Only the lines holding the word "none" are wanted; copy each of them from the listing.

Dataset entries:
• • • • • • •

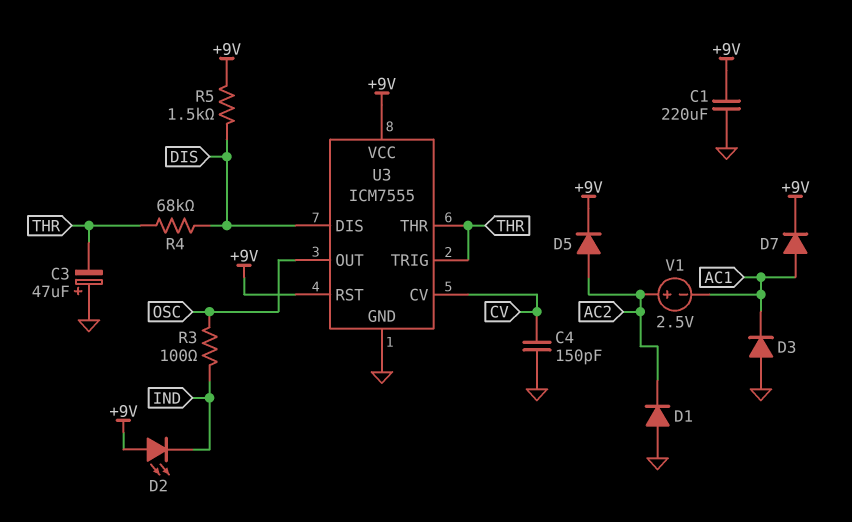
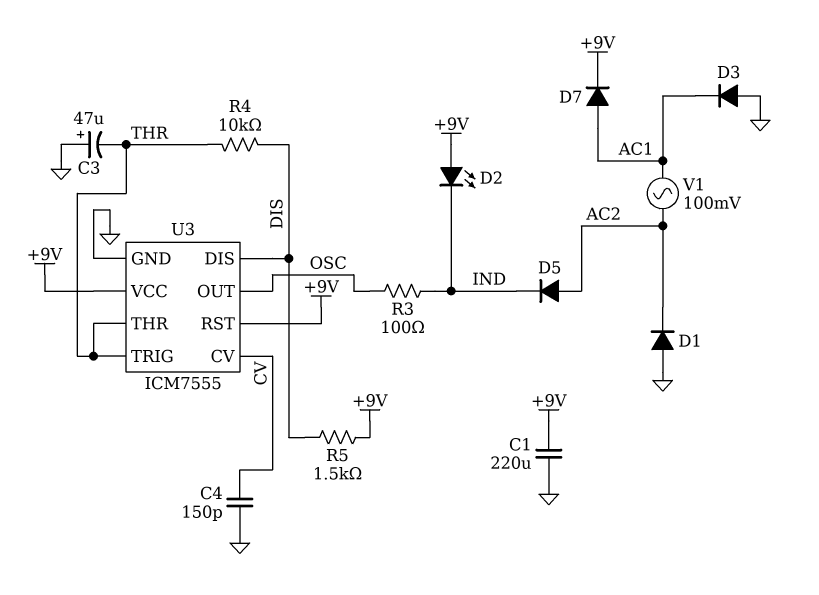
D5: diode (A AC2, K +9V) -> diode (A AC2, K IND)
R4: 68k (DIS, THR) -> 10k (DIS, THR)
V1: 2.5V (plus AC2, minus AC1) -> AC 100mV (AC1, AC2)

• • • • • • •

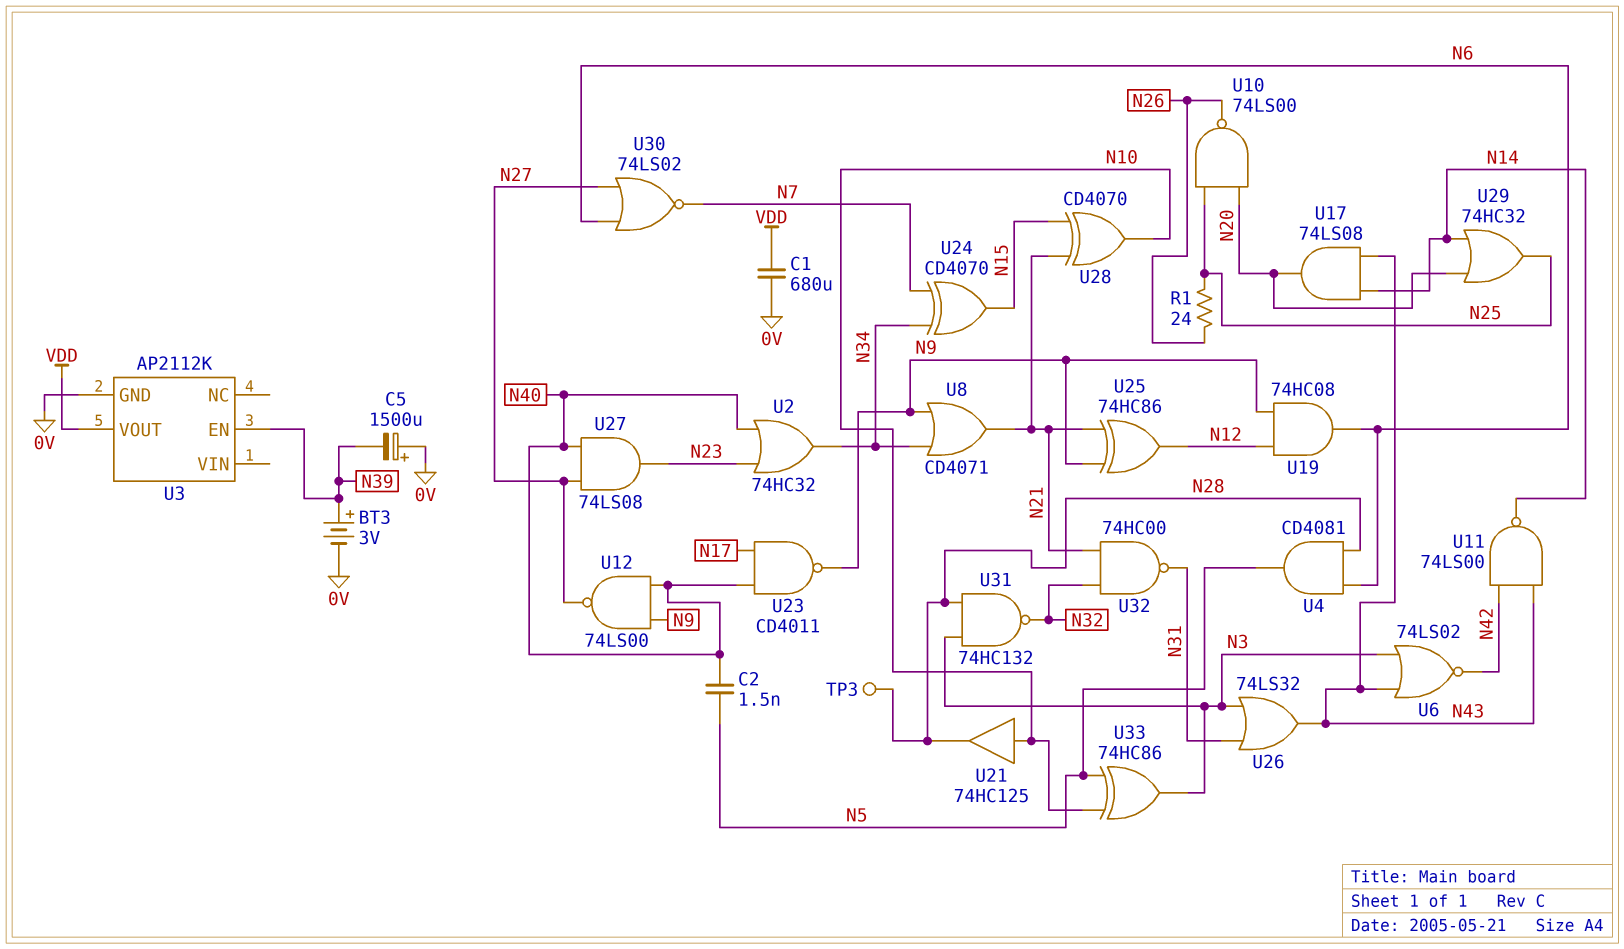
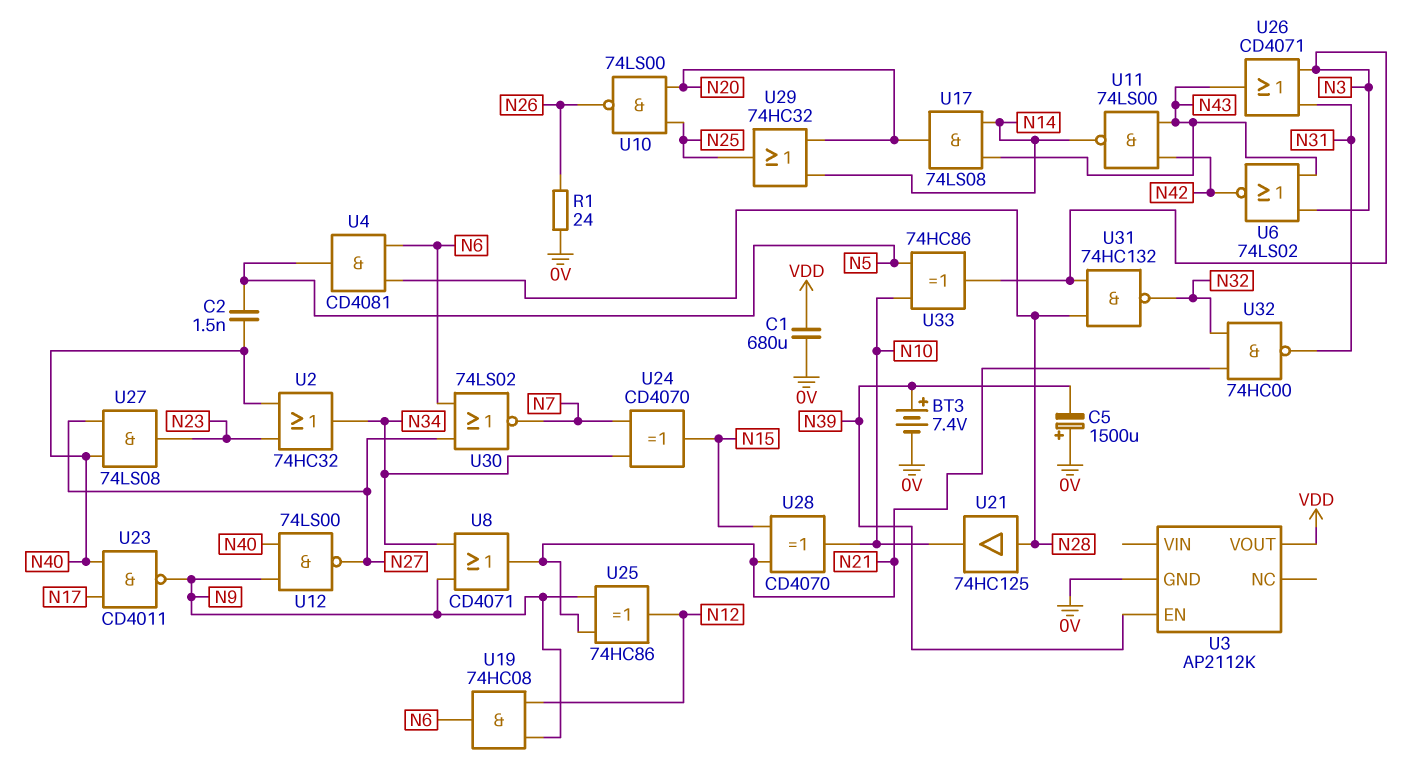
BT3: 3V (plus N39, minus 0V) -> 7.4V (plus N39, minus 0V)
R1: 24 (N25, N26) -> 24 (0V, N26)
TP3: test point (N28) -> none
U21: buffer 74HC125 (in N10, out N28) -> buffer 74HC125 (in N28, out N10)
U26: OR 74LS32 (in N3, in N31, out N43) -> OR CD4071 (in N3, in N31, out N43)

• • • • • • •

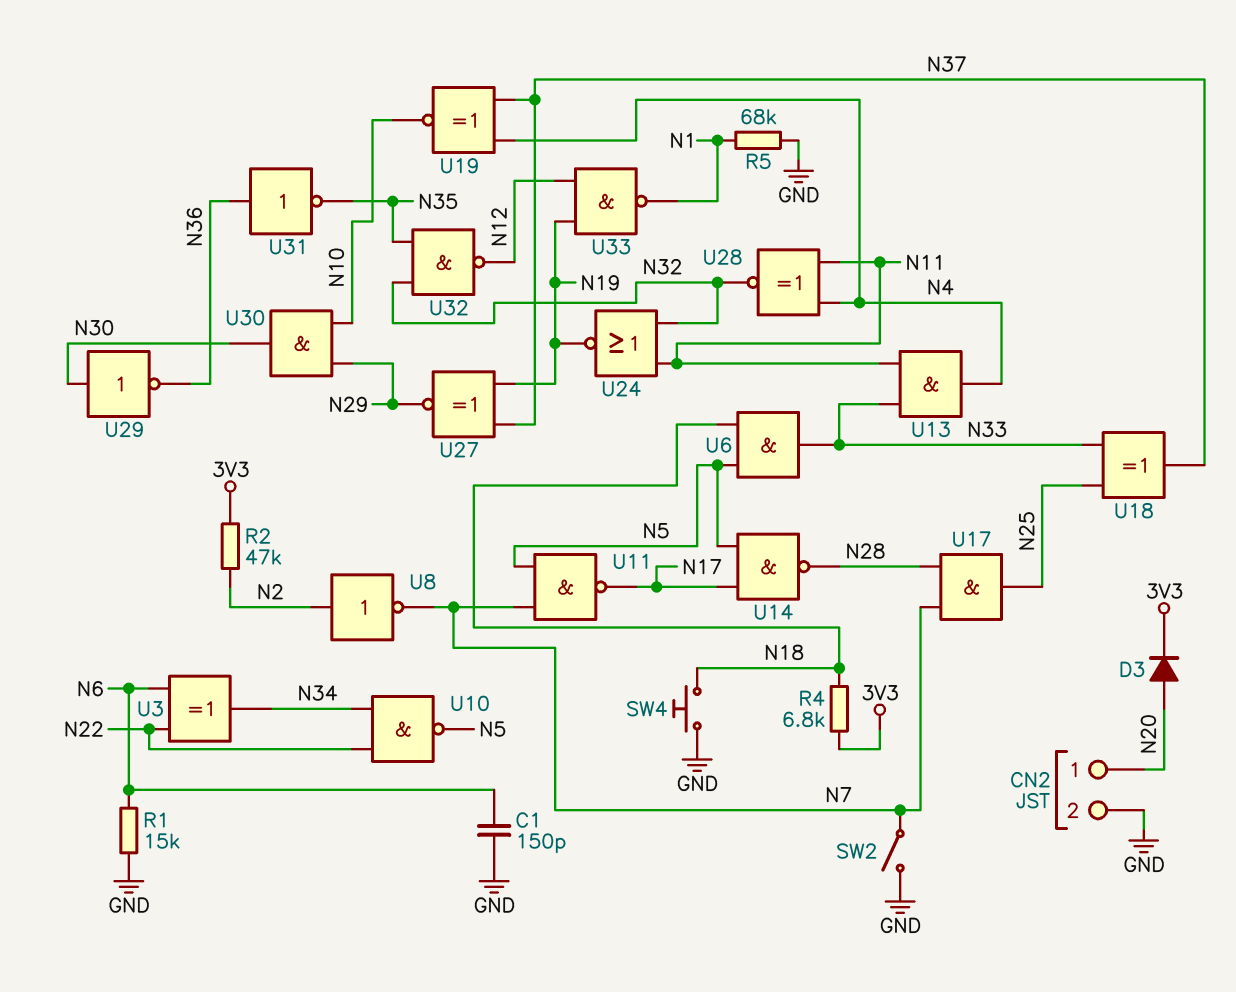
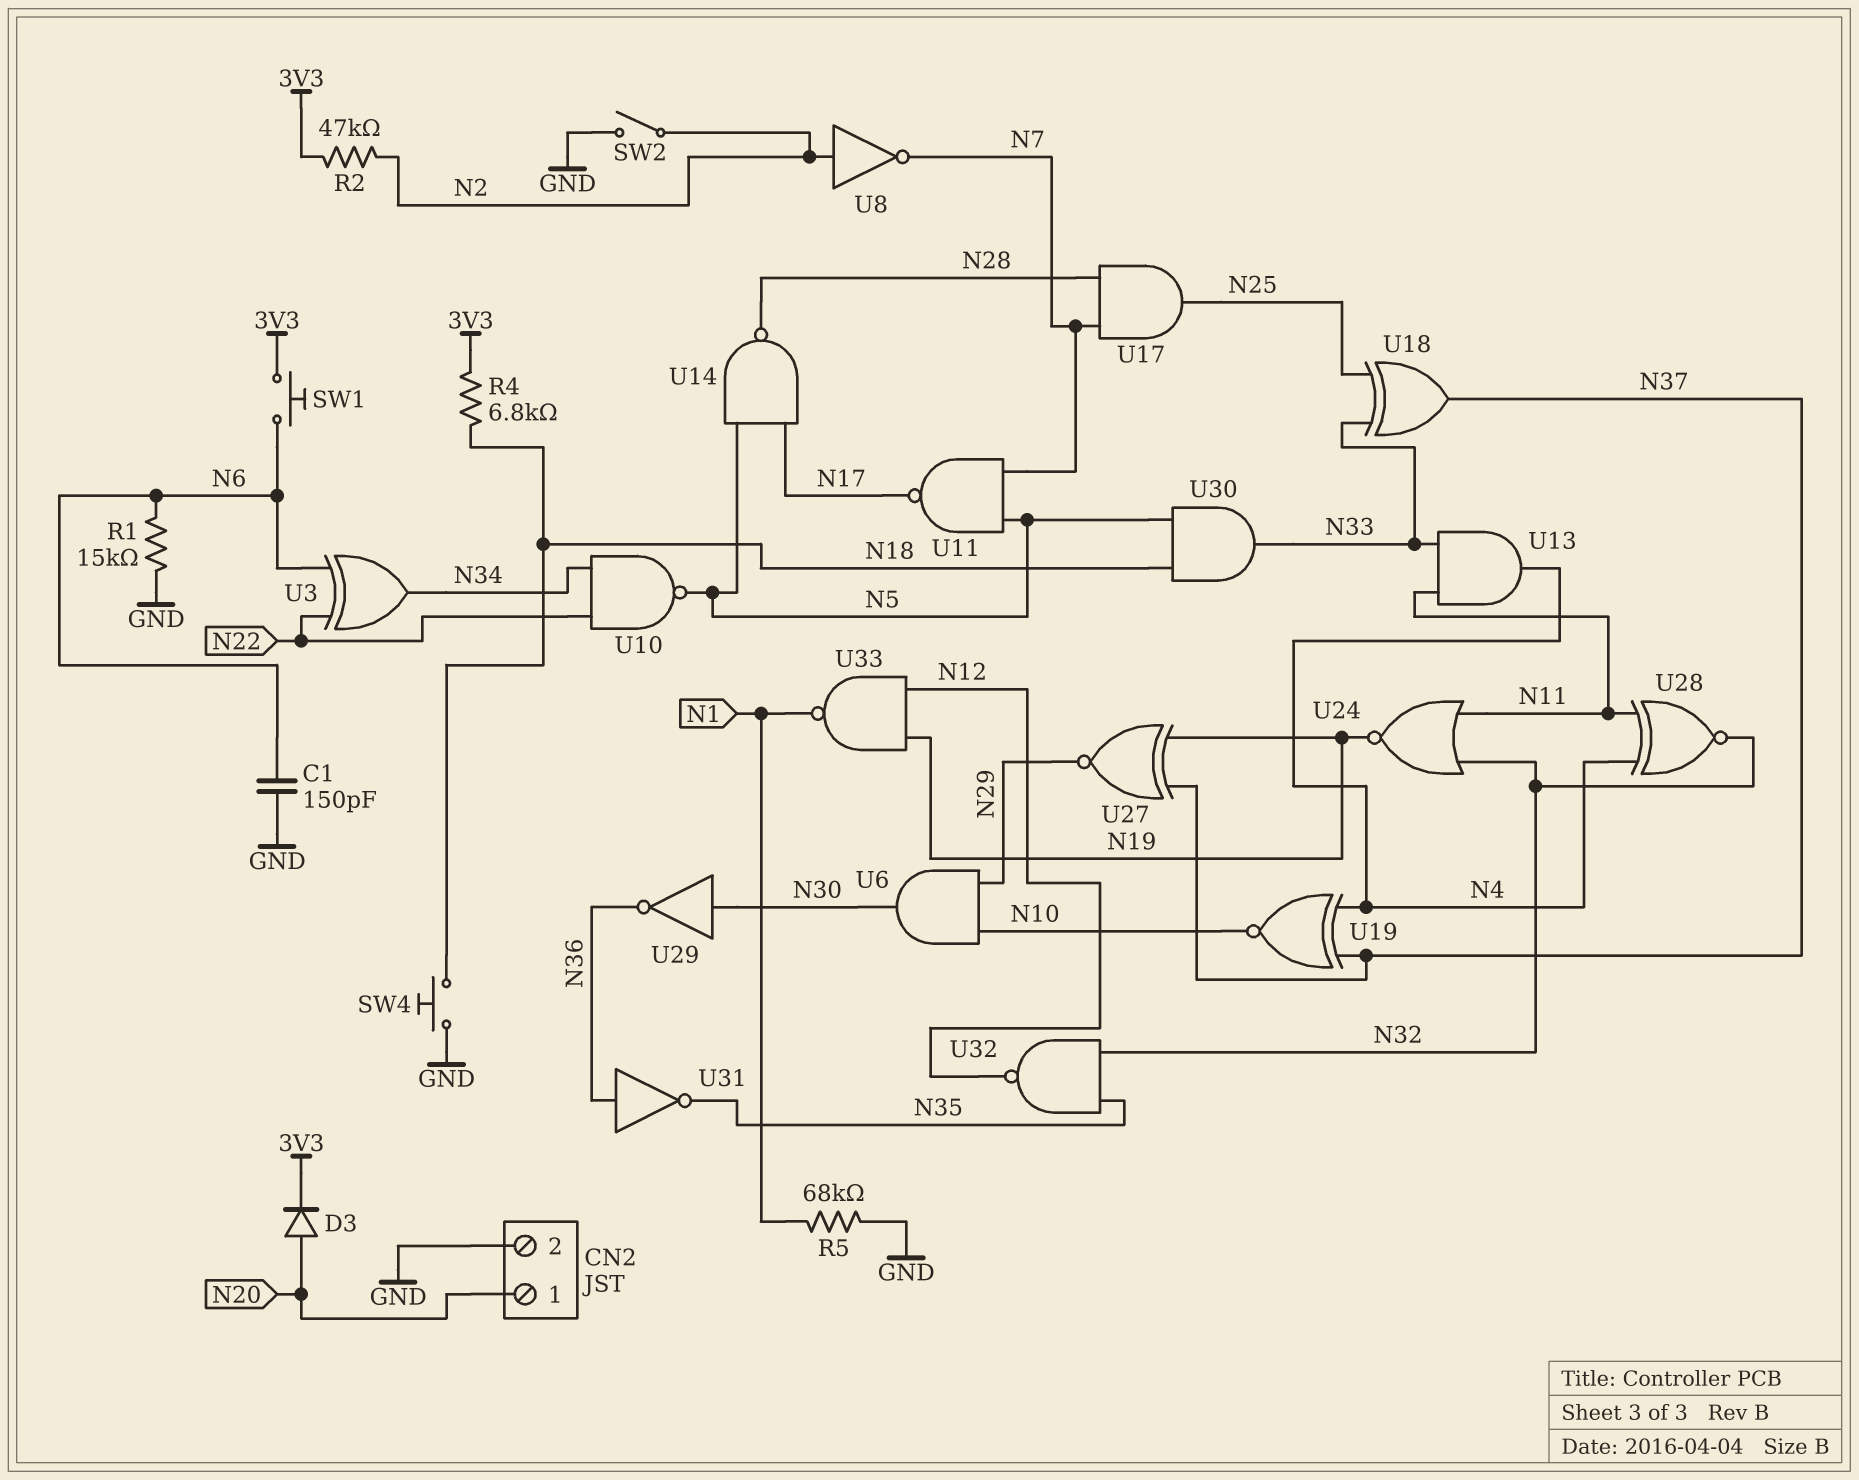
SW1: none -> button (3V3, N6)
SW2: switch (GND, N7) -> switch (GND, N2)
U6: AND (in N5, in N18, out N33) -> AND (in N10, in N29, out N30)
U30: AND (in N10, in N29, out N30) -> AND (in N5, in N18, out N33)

• • • • • • •

Output:
TP3: test point (N28) -> none
SW1: none -> button (3V3, N6)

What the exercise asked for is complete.